▶ **Input records**
*****

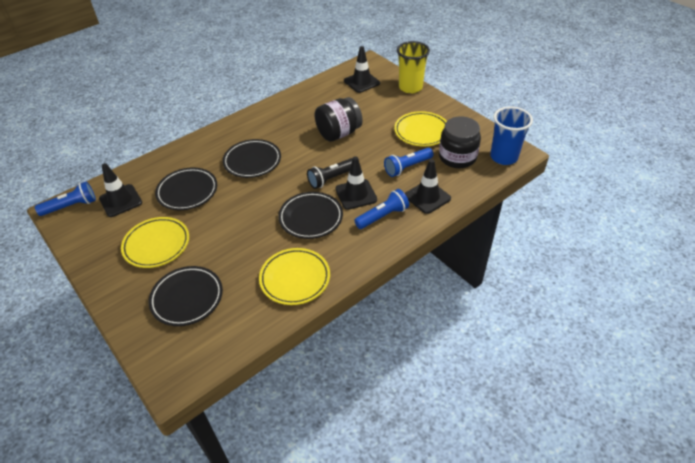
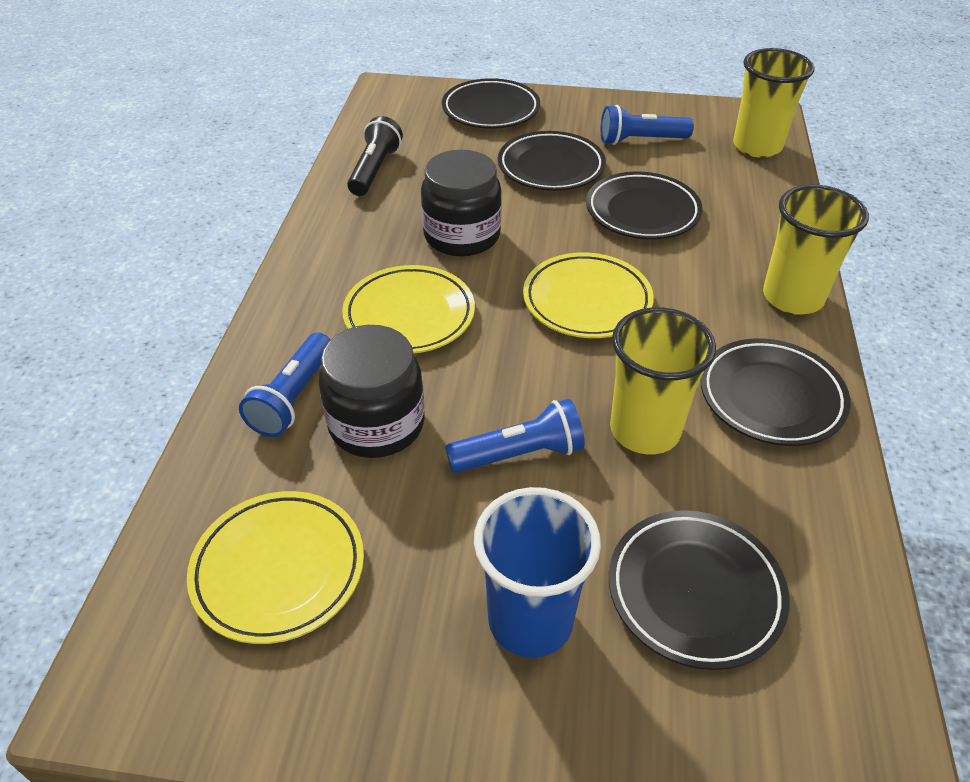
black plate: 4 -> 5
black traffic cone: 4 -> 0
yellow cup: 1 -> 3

*****

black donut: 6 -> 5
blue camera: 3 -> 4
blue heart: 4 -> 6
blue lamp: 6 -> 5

*****

▶ **Task to carry out**
Out of the entries above, write out only the lines between the line holding "black plate: 4 -> 5" and the line holding "yellow cup: 1 -> 3", inclusive, each exactly as given.

▶ **Exercise answer**
black plate: 4 -> 5
black traffic cone: 4 -> 0
yellow cup: 1 -> 3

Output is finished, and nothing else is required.